Extracted entries ->
▼

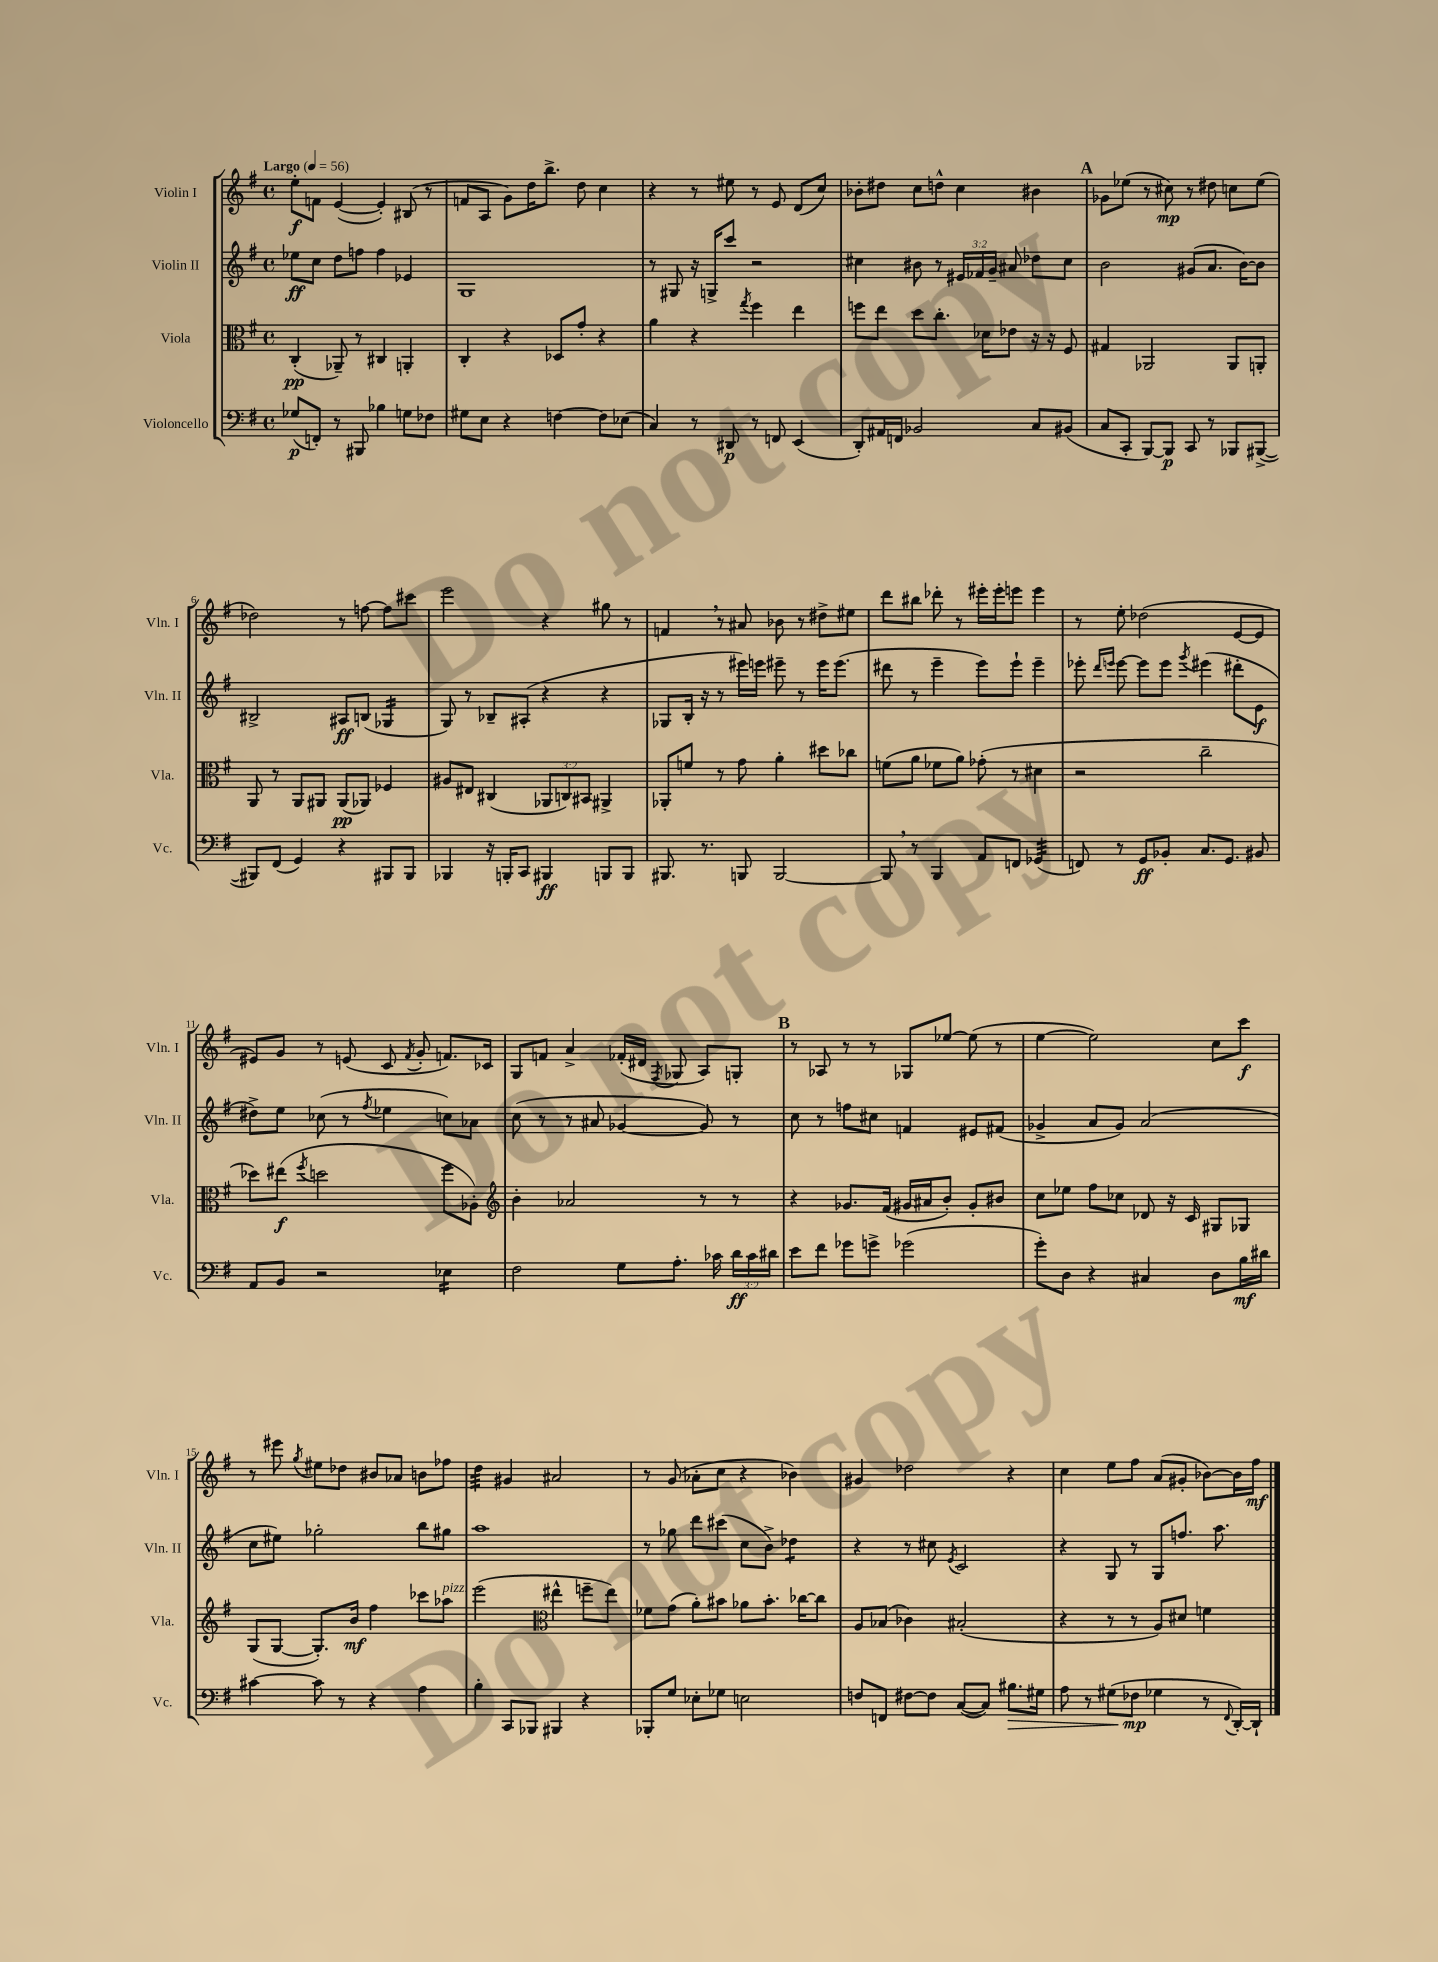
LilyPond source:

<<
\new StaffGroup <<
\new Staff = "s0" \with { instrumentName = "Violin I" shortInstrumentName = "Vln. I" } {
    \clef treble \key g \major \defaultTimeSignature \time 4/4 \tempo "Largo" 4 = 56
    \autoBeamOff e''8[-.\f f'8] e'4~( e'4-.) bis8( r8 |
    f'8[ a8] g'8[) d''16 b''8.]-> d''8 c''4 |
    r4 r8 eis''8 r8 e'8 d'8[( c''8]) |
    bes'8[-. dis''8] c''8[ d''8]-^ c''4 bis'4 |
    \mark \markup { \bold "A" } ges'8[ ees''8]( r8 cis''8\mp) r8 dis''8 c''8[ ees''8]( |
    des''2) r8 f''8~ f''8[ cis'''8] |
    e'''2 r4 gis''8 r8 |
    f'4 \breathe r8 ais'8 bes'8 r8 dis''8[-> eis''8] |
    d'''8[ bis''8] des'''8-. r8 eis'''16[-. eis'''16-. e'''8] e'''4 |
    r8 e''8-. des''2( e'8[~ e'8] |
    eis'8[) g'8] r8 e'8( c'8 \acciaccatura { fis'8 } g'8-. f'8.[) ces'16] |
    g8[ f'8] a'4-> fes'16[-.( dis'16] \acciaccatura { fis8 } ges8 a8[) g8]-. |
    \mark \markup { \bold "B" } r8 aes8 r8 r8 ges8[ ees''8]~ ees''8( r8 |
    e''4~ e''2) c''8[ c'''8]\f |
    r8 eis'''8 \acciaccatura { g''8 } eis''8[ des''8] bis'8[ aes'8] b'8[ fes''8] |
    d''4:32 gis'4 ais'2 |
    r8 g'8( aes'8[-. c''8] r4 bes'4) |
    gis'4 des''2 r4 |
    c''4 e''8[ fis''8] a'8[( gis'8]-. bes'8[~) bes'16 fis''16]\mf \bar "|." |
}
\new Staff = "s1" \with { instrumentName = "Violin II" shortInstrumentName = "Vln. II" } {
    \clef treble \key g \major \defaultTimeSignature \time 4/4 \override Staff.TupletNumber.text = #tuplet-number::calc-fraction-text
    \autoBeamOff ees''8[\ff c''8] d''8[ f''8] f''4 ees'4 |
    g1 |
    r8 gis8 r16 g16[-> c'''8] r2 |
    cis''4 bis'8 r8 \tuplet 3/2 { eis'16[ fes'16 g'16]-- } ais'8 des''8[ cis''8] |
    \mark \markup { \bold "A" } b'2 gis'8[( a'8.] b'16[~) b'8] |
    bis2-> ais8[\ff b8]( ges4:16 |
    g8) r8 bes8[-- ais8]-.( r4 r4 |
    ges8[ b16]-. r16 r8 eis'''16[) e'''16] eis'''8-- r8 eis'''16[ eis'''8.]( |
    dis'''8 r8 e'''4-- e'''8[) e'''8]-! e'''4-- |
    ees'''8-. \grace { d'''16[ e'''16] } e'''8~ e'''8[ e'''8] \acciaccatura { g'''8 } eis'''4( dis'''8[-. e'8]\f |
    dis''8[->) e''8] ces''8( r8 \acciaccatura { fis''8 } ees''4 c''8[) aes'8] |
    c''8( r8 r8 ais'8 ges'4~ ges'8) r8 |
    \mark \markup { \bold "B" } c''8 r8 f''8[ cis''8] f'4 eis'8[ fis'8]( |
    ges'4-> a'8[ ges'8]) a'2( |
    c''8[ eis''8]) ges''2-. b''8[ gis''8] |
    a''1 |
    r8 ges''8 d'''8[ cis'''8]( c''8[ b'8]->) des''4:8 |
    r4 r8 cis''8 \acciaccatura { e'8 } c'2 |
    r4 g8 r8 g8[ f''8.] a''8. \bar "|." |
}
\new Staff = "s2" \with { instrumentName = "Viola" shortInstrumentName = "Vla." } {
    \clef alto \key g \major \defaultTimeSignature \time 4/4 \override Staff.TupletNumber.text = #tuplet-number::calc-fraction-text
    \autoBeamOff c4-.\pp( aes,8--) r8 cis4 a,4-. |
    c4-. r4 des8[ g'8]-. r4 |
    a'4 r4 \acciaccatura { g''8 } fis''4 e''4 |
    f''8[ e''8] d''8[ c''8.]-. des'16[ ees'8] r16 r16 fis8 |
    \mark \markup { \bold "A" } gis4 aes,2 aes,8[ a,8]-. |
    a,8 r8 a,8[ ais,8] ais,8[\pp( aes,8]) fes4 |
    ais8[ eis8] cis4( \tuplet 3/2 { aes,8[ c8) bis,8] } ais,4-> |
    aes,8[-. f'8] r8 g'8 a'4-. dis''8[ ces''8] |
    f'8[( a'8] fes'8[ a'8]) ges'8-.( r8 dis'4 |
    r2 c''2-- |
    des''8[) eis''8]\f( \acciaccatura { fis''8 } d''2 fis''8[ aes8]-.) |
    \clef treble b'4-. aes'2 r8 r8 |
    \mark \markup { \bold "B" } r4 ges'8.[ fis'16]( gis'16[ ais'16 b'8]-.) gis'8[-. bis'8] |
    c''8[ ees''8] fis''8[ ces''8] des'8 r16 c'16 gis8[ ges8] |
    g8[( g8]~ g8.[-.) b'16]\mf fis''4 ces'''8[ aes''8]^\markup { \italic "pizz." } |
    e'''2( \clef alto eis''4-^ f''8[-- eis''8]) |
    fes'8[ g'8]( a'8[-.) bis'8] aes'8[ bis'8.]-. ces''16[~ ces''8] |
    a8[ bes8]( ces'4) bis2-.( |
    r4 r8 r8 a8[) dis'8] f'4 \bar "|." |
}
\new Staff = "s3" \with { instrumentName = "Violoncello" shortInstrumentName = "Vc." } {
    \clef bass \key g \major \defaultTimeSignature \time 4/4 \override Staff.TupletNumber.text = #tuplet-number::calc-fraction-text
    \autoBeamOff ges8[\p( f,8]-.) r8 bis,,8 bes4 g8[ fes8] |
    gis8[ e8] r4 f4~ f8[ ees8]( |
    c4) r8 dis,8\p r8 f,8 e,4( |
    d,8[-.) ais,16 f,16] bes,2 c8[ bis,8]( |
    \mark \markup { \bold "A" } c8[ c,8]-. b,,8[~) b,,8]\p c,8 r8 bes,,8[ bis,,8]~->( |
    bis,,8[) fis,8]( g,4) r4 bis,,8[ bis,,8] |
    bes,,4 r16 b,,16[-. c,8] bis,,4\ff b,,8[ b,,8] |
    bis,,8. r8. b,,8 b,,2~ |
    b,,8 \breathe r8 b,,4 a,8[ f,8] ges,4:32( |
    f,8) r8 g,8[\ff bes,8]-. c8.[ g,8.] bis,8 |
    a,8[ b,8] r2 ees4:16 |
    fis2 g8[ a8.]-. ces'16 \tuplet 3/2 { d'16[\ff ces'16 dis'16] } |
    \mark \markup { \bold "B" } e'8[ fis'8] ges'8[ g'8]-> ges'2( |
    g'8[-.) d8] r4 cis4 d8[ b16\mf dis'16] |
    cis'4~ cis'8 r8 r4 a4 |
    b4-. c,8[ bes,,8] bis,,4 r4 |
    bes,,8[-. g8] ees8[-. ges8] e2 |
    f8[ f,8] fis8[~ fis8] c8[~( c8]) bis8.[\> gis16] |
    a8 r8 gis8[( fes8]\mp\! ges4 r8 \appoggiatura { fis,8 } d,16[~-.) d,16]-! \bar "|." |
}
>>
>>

▲
▼

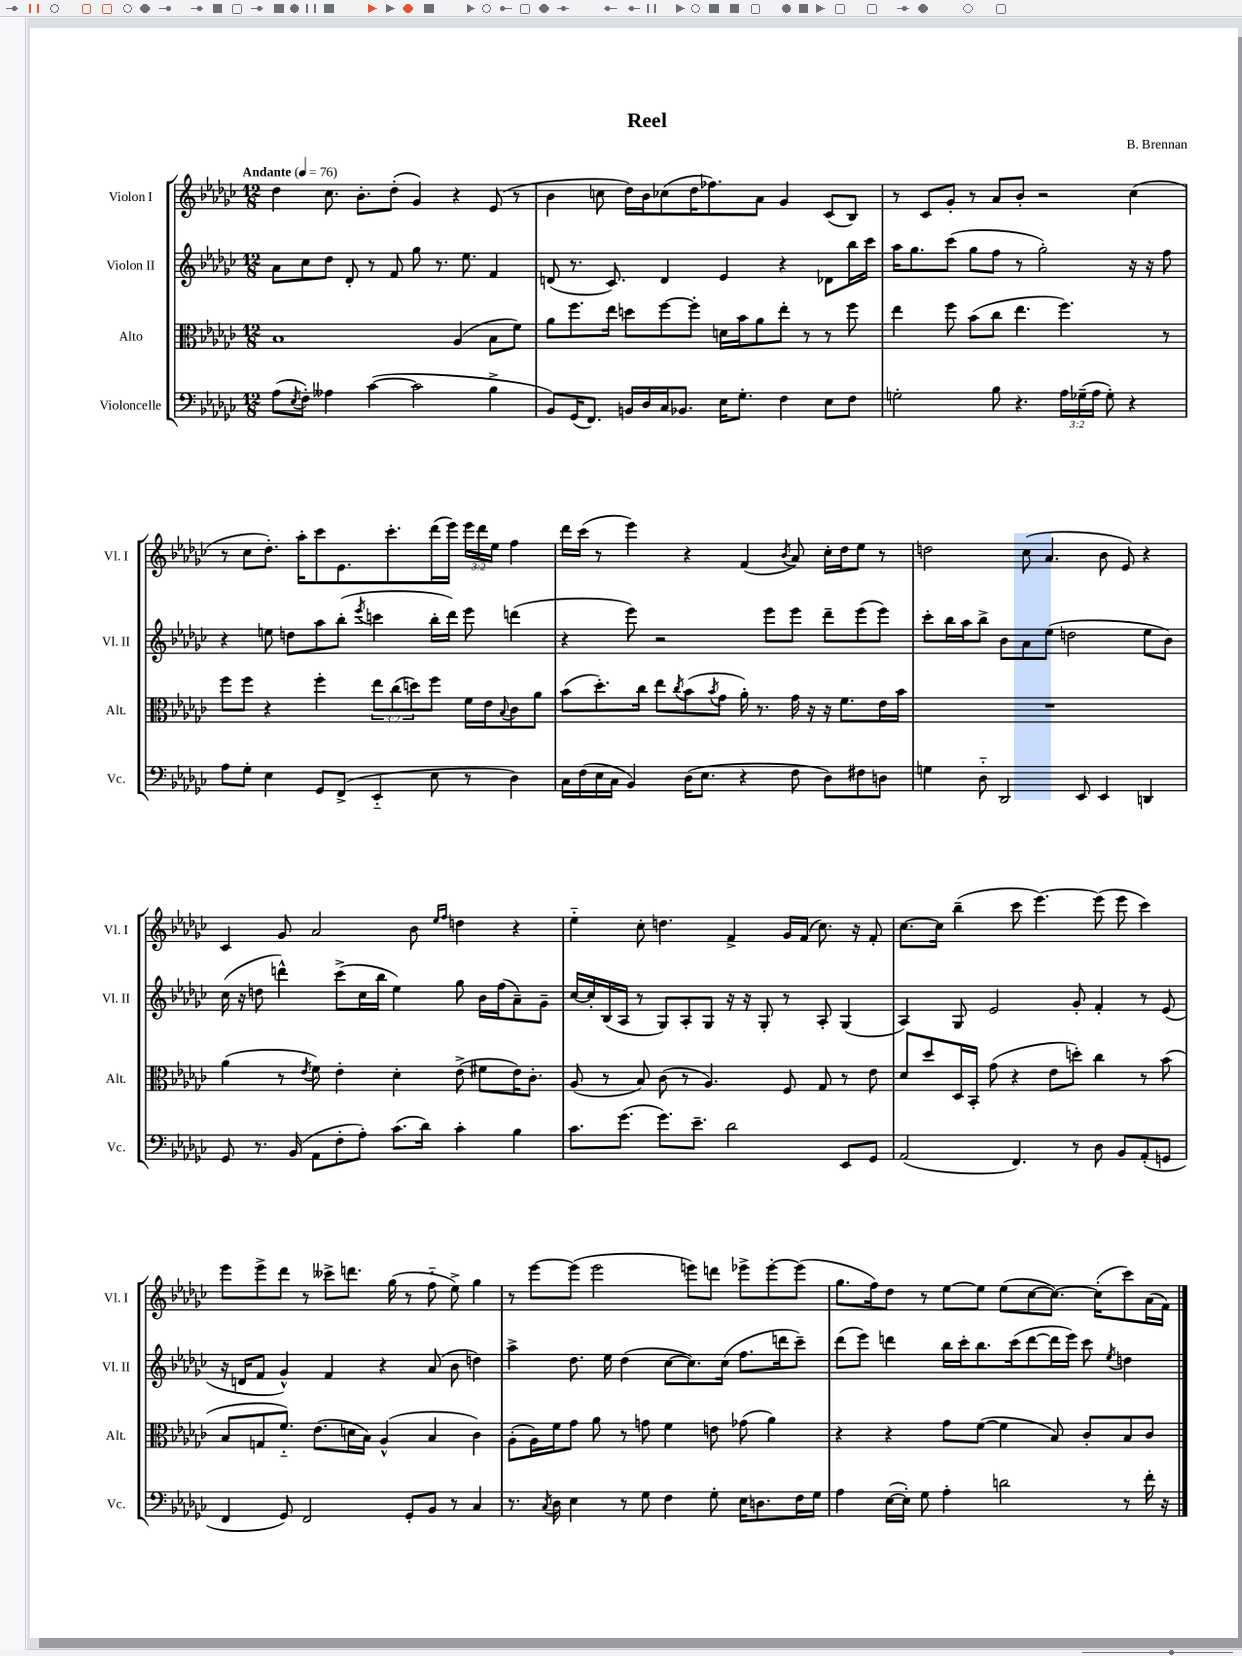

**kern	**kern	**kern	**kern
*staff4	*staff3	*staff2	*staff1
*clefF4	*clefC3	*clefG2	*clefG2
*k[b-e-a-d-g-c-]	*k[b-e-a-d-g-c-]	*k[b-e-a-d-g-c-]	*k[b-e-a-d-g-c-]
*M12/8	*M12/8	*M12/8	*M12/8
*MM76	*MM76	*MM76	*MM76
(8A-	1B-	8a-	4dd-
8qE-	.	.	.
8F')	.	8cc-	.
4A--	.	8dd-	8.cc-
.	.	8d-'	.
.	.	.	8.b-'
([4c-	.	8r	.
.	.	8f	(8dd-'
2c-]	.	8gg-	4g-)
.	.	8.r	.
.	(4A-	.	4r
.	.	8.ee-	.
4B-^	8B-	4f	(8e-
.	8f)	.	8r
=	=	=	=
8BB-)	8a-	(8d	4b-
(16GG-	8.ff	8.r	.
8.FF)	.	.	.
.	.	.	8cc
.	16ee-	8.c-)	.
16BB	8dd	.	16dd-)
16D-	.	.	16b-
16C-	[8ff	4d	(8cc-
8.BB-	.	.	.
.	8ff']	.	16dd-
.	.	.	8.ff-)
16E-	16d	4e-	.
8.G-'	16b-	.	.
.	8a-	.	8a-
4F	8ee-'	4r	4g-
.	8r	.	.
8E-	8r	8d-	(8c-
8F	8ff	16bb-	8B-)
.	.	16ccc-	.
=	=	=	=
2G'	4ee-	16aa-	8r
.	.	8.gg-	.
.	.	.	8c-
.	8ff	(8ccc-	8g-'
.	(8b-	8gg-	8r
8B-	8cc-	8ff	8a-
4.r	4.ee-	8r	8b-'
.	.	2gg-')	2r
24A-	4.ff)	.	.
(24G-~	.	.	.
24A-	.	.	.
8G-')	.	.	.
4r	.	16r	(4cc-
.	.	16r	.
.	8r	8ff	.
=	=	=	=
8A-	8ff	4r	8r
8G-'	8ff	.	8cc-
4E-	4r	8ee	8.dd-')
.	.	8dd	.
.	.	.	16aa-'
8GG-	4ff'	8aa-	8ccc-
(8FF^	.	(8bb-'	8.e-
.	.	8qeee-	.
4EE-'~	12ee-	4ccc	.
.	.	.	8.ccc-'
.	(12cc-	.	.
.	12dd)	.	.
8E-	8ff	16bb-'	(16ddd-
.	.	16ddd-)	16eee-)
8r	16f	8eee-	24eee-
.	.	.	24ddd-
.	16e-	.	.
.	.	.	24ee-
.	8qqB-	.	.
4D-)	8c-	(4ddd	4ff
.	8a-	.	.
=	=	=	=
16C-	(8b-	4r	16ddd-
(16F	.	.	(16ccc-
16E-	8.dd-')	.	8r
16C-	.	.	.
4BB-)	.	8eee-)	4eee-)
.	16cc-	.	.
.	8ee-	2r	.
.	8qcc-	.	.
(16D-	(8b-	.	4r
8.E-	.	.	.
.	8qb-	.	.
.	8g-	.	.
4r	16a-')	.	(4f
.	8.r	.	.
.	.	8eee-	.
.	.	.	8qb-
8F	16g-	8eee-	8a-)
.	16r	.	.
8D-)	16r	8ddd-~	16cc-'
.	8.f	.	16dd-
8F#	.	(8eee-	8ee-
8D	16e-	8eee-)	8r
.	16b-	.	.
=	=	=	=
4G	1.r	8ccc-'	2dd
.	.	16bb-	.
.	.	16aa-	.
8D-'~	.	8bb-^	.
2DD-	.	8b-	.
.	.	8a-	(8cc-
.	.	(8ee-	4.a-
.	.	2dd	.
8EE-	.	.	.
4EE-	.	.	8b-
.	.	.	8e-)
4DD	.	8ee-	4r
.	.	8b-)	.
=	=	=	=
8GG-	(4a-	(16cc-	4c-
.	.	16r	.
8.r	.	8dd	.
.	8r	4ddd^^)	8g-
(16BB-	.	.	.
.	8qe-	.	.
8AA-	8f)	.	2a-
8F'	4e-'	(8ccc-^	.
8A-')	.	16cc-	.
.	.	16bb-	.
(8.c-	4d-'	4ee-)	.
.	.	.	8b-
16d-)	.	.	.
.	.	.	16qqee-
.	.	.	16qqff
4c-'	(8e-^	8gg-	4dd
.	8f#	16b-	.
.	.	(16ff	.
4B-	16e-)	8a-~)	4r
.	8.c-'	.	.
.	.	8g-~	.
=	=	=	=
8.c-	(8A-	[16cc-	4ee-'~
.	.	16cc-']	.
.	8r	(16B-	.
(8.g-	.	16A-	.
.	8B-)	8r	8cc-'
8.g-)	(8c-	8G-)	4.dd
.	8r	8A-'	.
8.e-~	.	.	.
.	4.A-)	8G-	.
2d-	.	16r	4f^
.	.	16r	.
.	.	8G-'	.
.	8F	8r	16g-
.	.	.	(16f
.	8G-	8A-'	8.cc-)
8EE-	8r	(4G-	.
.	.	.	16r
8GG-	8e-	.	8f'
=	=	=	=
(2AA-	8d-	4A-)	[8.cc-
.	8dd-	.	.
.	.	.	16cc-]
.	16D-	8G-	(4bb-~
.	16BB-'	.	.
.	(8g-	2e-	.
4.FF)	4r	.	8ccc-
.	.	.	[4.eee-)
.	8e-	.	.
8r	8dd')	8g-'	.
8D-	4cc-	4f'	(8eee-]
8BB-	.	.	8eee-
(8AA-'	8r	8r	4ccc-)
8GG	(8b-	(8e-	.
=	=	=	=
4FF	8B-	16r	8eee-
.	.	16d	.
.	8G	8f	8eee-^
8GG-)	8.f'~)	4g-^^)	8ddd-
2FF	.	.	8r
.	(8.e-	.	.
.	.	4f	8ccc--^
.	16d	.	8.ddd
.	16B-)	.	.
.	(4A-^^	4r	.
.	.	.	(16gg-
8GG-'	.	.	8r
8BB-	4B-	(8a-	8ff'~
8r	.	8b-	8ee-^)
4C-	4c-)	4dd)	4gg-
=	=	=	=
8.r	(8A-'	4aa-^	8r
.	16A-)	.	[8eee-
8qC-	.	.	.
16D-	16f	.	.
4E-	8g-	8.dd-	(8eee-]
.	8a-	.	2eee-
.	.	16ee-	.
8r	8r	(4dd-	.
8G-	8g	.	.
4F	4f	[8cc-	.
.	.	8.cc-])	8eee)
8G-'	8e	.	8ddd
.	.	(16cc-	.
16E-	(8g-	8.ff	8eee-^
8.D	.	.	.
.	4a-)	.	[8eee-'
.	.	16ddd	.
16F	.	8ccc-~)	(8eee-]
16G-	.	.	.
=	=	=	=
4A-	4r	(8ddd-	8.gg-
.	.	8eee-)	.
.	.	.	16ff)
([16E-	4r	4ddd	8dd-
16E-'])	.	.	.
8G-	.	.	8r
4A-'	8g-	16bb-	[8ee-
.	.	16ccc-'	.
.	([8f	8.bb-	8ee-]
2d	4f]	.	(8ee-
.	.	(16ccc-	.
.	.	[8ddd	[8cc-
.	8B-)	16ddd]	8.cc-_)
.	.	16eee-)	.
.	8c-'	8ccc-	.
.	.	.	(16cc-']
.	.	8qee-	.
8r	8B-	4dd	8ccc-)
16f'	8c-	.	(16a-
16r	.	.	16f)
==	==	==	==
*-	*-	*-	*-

▲

Stated exercise ->
Please filter the records and copy out every line that contains the string "autoBeamOff".

Task result ->
    \autoBeamOff e''8[-.\f f'8] e'4~( e'4-.) bis8( r8 |
    \autoBeamOff ees''8[\ff c''8] d''8[ f''8] f''4 ees'4 |
    \autoBeamOff c4-.\pp( aes,8--) r8 cis4 a,4-. |
    \autoBeamOff ges8[\p( f,8]-.) r8 bis,,8 bes4 g8[ fes8] |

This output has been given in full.